** MATERIAL PROVIDED **
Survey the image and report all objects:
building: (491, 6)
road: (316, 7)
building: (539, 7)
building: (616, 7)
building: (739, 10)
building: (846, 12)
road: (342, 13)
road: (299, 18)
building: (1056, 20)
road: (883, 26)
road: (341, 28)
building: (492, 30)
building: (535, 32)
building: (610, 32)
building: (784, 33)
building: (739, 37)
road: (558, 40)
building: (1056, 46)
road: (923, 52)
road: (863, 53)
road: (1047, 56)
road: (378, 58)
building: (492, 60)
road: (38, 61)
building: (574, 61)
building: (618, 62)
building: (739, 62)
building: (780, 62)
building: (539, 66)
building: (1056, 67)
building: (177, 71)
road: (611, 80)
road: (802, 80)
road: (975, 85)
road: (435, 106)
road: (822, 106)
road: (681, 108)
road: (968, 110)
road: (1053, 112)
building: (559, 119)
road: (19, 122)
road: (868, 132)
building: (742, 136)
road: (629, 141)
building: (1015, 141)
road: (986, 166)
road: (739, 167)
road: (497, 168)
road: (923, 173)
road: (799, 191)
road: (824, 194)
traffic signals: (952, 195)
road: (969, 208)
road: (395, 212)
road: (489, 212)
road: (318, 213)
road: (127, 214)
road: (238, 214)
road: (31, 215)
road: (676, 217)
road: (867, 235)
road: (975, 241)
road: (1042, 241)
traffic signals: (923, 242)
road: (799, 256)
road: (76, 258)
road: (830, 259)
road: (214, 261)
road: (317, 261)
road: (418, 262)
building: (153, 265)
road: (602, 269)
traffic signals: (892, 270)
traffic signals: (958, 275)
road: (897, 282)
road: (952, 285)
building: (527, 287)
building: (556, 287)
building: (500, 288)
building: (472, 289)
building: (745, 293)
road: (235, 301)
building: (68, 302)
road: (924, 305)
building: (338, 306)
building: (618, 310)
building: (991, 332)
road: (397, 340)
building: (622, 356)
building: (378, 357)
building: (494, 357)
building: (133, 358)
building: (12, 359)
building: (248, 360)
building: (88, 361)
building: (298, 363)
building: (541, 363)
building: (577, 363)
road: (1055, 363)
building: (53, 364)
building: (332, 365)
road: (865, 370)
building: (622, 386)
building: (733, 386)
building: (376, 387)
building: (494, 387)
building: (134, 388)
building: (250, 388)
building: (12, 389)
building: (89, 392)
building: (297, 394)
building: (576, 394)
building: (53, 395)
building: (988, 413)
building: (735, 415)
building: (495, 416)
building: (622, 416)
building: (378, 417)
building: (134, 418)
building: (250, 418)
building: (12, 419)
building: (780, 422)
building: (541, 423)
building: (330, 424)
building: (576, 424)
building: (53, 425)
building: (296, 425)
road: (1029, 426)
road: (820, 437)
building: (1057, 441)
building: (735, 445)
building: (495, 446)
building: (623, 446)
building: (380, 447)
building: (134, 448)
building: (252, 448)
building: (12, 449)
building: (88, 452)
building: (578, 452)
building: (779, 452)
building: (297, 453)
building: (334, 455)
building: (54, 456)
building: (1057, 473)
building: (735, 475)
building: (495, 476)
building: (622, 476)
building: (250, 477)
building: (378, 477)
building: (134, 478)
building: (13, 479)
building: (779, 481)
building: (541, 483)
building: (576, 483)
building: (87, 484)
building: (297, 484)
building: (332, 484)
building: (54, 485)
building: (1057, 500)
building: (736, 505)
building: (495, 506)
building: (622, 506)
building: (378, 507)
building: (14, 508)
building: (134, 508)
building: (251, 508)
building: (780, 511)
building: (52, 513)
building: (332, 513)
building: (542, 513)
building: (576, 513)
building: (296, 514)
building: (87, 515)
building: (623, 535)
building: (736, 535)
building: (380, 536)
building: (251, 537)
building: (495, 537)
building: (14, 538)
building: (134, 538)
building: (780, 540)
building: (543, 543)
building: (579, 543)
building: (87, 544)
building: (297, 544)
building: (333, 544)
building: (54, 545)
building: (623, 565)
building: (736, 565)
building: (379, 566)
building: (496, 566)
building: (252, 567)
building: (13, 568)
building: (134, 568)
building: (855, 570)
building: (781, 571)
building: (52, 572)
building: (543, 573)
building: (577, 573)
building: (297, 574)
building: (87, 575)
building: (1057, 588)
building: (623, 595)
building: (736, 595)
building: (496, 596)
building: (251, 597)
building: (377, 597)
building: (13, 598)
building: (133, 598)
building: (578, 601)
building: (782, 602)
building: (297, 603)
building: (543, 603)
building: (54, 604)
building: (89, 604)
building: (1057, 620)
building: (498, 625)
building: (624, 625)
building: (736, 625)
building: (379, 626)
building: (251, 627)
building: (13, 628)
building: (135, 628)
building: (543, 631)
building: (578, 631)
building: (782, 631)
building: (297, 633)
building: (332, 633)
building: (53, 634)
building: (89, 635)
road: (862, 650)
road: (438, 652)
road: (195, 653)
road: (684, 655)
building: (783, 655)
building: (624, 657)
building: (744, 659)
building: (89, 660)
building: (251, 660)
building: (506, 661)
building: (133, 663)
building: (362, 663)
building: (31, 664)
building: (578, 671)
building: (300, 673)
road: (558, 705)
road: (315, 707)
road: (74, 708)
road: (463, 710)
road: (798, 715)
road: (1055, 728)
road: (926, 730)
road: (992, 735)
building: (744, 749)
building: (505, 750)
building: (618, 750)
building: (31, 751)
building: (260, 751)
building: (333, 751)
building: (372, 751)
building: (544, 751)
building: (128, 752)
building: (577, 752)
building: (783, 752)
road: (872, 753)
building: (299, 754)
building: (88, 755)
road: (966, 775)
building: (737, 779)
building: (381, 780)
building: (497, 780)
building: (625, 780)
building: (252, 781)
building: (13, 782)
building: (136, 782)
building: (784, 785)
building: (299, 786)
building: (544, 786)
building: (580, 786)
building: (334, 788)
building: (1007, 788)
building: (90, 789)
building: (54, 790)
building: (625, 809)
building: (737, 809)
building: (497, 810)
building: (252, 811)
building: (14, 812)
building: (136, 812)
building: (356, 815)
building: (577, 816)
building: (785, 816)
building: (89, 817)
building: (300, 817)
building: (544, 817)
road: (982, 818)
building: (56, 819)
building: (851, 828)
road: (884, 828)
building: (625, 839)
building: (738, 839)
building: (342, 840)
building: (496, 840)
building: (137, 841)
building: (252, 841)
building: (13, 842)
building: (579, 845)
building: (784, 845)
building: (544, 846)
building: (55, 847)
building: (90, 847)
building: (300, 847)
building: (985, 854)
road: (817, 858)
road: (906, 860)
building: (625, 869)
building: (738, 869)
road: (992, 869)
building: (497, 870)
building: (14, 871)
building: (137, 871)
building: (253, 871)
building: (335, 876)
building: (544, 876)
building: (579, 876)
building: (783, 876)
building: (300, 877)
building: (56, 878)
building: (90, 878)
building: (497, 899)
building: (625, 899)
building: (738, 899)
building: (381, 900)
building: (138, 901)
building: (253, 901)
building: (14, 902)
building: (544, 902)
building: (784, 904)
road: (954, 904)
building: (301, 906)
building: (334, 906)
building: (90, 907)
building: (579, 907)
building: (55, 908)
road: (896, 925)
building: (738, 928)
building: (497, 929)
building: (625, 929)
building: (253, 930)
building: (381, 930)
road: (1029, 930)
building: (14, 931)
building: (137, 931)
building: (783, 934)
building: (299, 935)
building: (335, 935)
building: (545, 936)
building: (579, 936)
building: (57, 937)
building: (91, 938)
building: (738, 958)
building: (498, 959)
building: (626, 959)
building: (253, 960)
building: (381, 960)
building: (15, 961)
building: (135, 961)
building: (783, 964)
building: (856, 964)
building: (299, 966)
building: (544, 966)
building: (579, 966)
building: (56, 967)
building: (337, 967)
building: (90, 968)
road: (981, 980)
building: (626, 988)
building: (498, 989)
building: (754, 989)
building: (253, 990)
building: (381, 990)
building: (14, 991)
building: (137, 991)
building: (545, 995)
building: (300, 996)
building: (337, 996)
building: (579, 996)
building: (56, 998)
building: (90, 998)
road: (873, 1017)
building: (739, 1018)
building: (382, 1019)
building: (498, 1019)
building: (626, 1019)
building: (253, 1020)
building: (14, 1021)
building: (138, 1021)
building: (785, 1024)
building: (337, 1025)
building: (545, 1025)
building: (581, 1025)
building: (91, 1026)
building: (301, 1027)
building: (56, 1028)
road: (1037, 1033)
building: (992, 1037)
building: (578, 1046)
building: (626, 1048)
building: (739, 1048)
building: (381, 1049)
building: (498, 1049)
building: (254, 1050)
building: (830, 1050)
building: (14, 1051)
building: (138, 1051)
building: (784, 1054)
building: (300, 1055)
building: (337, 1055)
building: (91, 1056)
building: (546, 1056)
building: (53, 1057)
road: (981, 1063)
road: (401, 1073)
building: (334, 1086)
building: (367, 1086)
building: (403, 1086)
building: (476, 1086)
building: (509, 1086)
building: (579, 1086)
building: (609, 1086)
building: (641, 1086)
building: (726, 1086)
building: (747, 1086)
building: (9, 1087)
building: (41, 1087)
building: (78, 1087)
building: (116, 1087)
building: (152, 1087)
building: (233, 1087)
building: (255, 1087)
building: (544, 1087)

** TASK BRIEF **
A single number is the answer here: the count of lines in the material above holding the string "signals".

** RESULT **
4